__Directions__: Pull each line containing "RESET" out of the data and copy it.

(Difference listings)
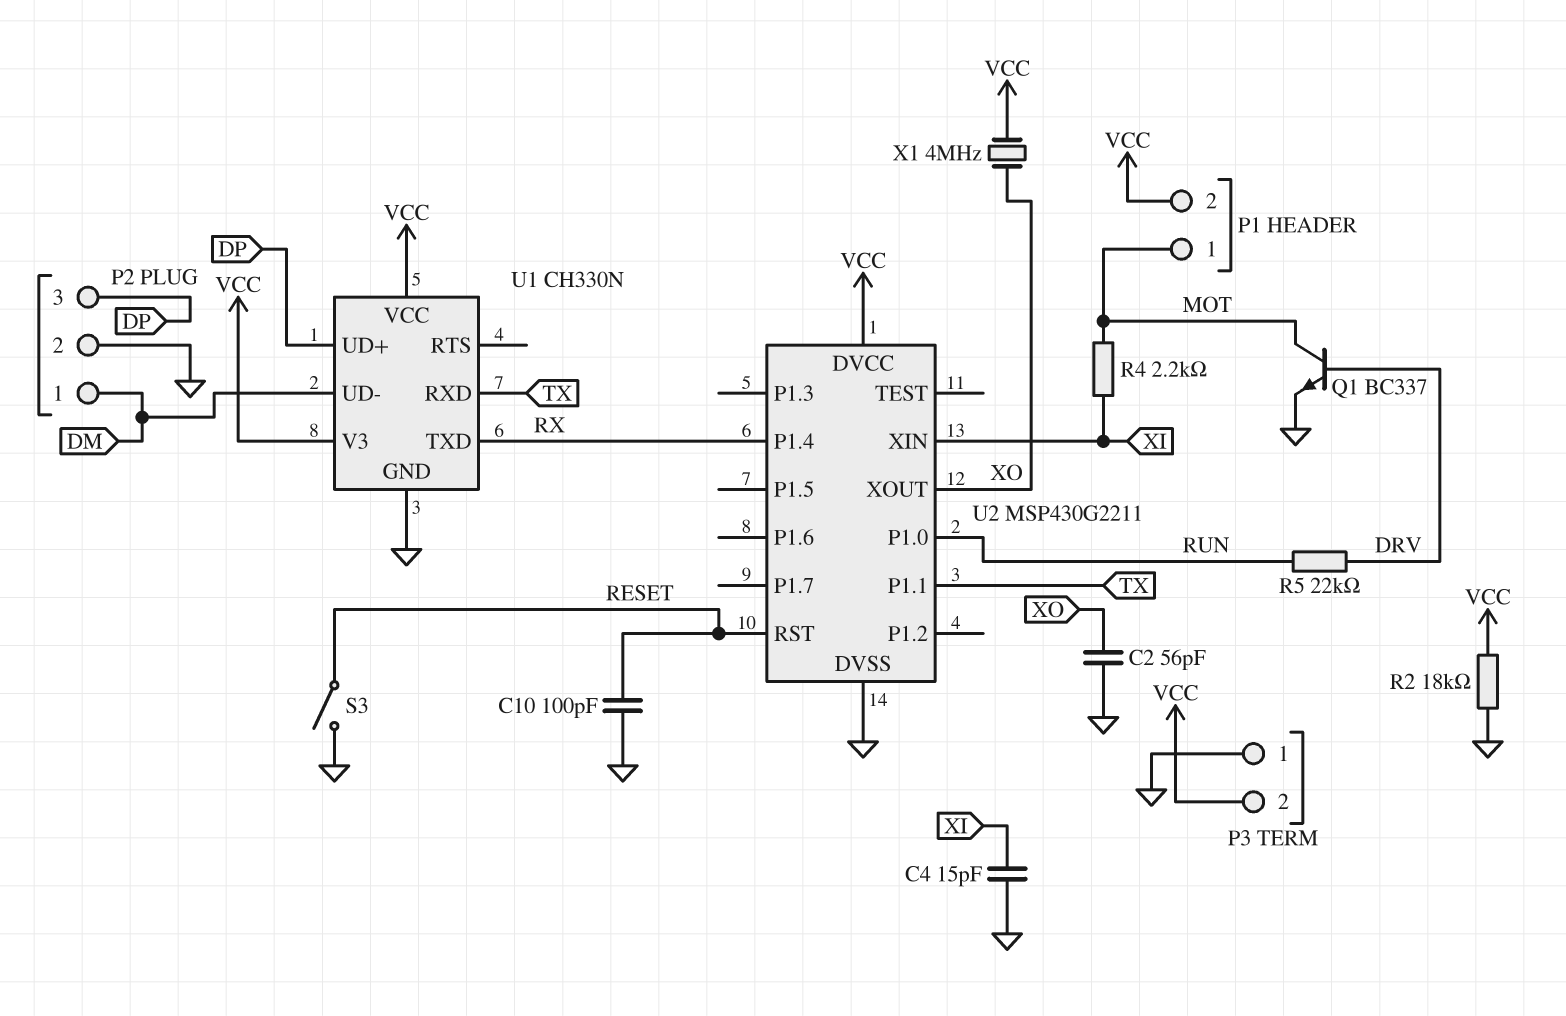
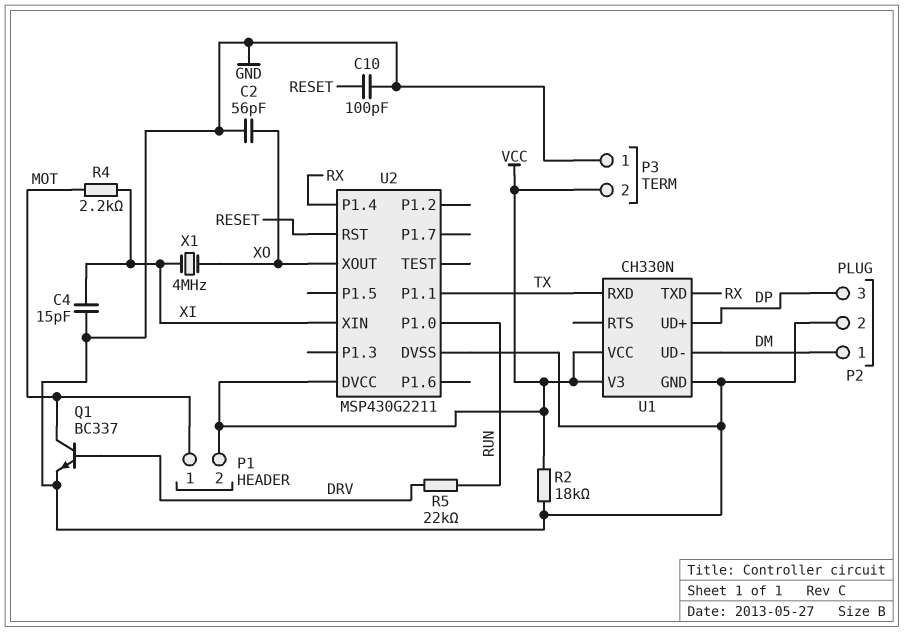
S3: switch (GND, RESET) -> none
X1: 4MHz (VCC, XO) -> 4MHz (XI, XO)

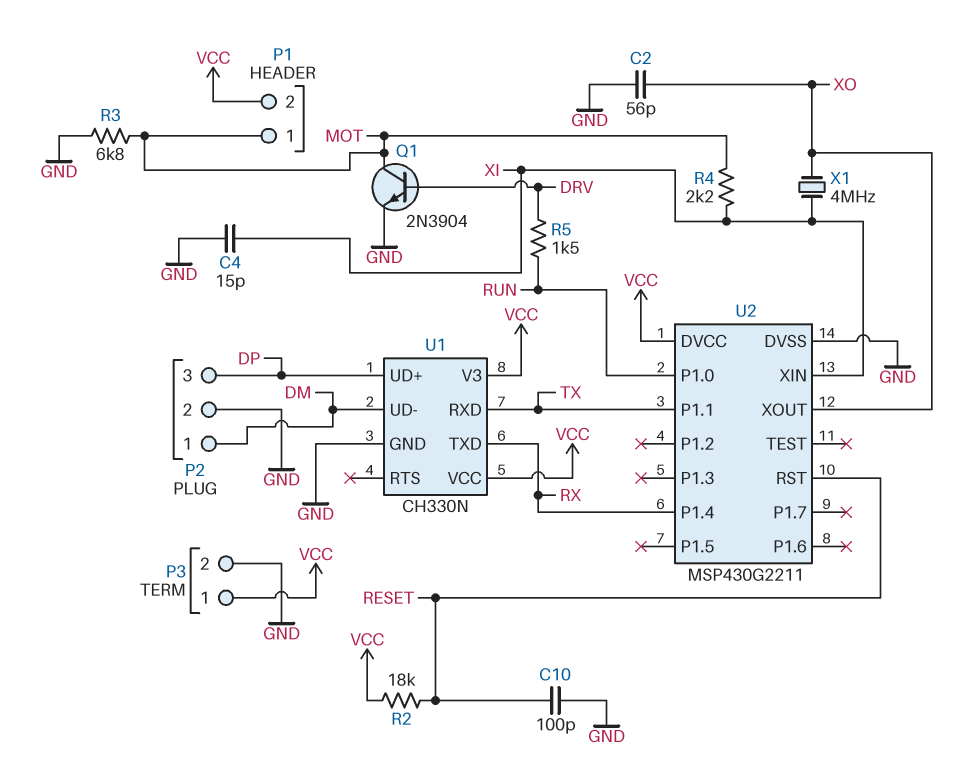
P3 pin 1: GND -> VCC
P3 pin 2: VCC -> GND
Q1: NPN BC337 (B DRV, C MOT, E GND) -> NPN 2N3904 (B DRV, C MOT, E GND)
R2: 18k (GND, VCC) -> 18k (RESET, VCC)
R3: none -> 6.8k (GND, MOT)
R5: 22k (DRV, RUN) -> 1.5k (DRV, RUN)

__Exercise output__:
S3: switch (GND, RESET) -> none
R2: 18k (GND, VCC) -> 18k (RESET, VCC)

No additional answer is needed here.